*DATA SUPPLIED*.
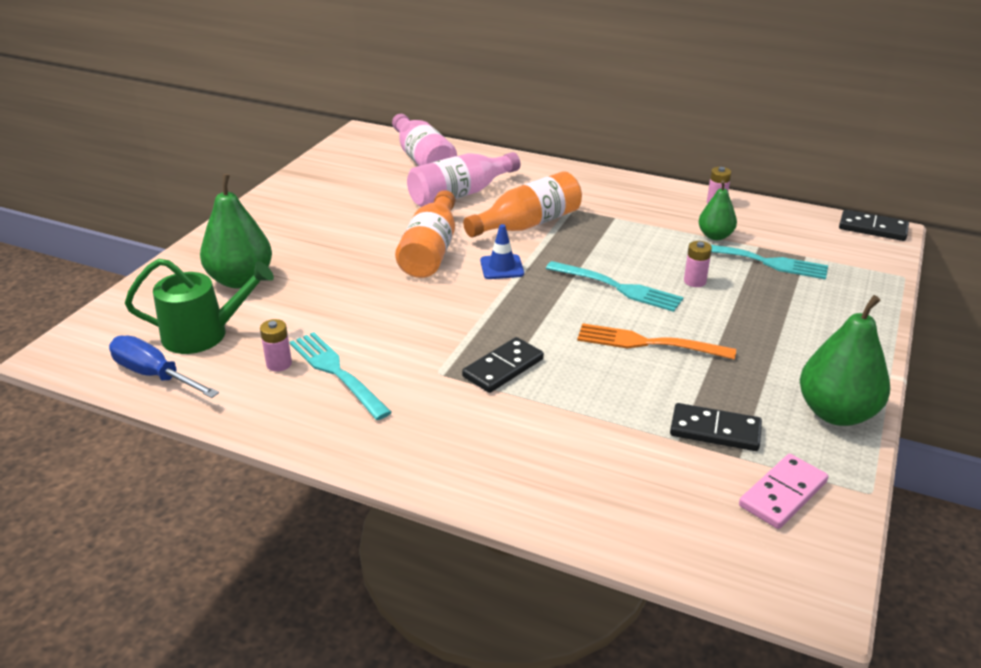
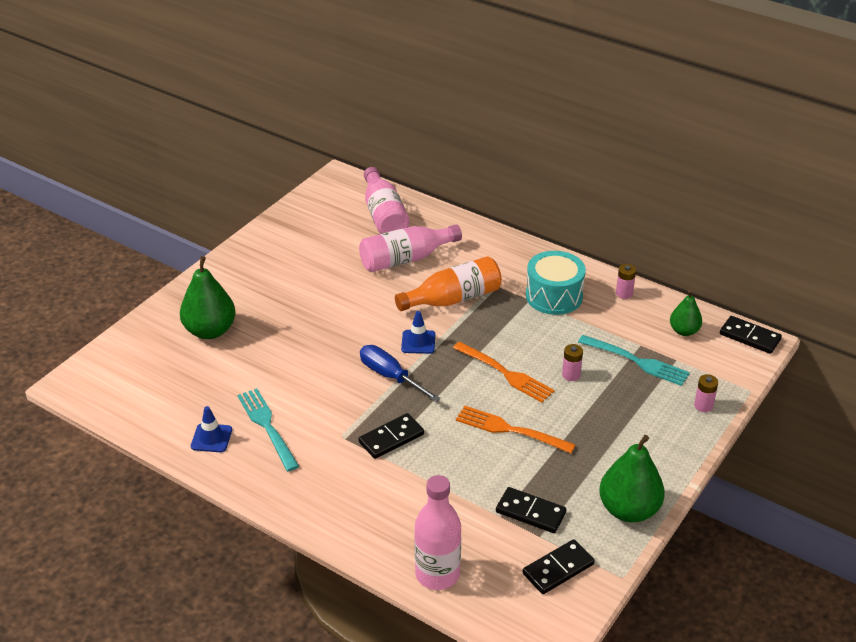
camera: 10 degrees right, 5 degrees up
(155, 375) = (136, 412): blue screwdriver -> blue screwdriver (391, 376)
(203, 334) = (175, 379): green watering can -> none
(263, 393) = (211, 438): none -> blue traffic cone
(279, 364) = (226, 413): pink battery -> pink battery (703, 406)
(431, 251) = (365, 318): orange bottle -> none
(618, 287) = (505, 373): turquoise fork -> orange fork
(623, 522) = (437, 574): none -> pink bottle
(640, 212) = (554, 296): none -> turquoise drum
(715, 236) = (608, 330): green pear -> green pear (684, 331)
(782, 494) = (558, 569): pink domino -> black domino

*TASK GOAL*.
Restate the records above in full, word for word. Keep pictures out.

*WORKED SOLUTION*.
camera: 10 degrees right, 5 degrees up
(155, 375) = (136, 412): blue screwdriver -> blue screwdriver (391, 376)
(203, 334) = (175, 379): green watering can -> none
(263, 393) = (211, 438): none -> blue traffic cone
(279, 364) = (226, 413): pink battery -> pink battery (703, 406)
(431, 251) = (365, 318): orange bottle -> none
(618, 287) = (505, 373): turquoise fork -> orange fork
(623, 522) = (437, 574): none -> pink bottle
(640, 212) = (554, 296): none -> turquoise drum
(715, 236) = (608, 330): green pear -> green pear (684, 331)
(782, 494) = (558, 569): pink domino -> black domino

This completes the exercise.